TASK STATEMENT
Here is the task for the records below: repeat exactly the lines from the one with "PIXELS1: WS2812B -> none" to the one with "RFID2 pin RST: SCL -> MI", both included, and nothing else.

START EXTRACTED RECORDS

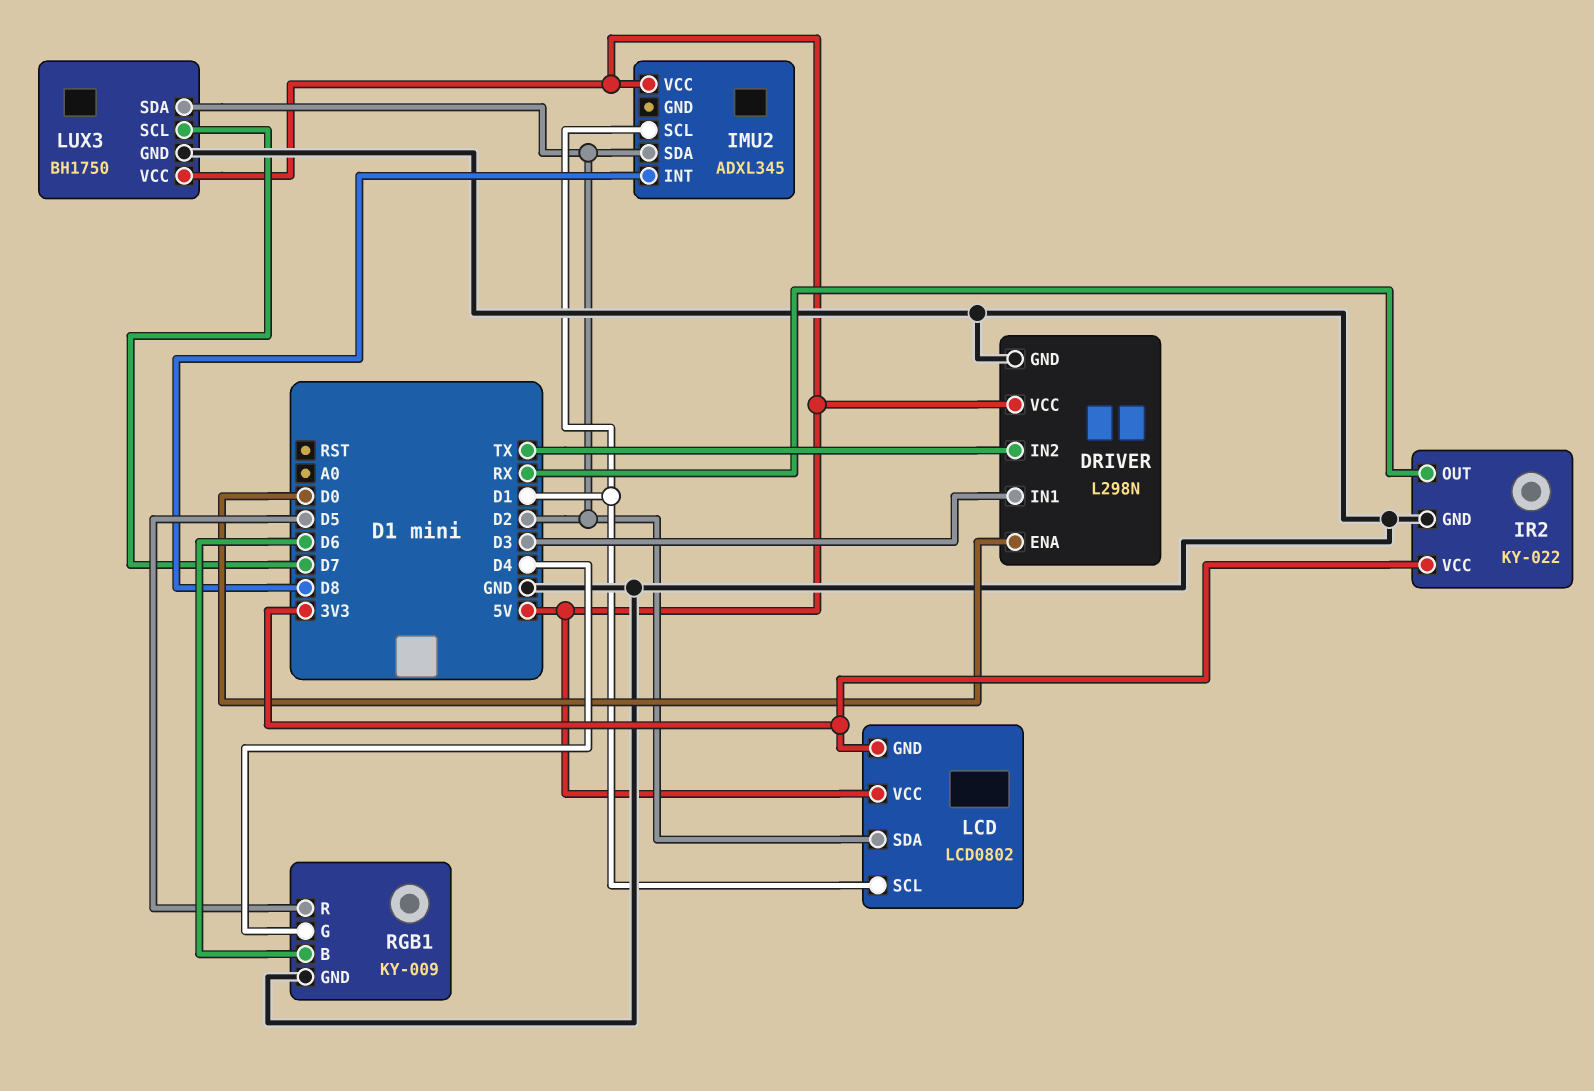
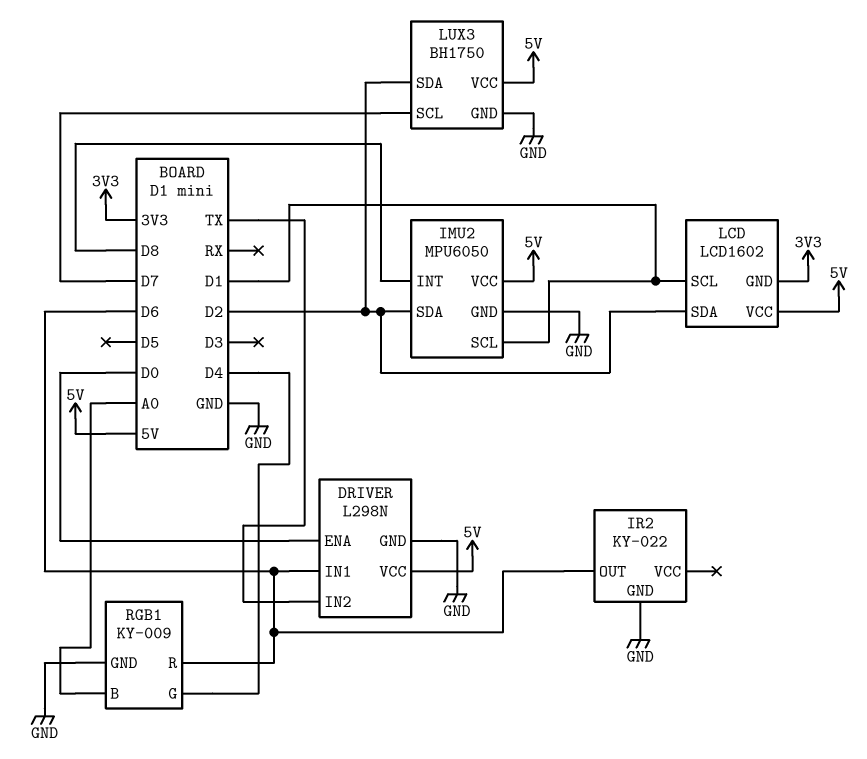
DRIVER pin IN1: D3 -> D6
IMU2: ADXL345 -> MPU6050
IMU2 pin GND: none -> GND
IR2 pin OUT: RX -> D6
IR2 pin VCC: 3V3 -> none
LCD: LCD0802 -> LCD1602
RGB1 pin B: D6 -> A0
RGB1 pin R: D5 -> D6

END EXTRACTED RECORDS
START EXTRACTED RECORDS

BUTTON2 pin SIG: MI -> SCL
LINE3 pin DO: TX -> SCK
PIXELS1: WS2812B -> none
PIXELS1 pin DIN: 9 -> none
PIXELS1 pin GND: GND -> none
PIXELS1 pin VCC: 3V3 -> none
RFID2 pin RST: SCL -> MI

END EXTRACTED RECORDS

RESPONSE BOX
PIXELS1: WS2812B -> none
PIXELS1 pin DIN: 9 -> none
PIXELS1 pin GND: GND -> none
PIXELS1 pin VCC: 3V3 -> none
RFID2 pin RST: SCL -> MI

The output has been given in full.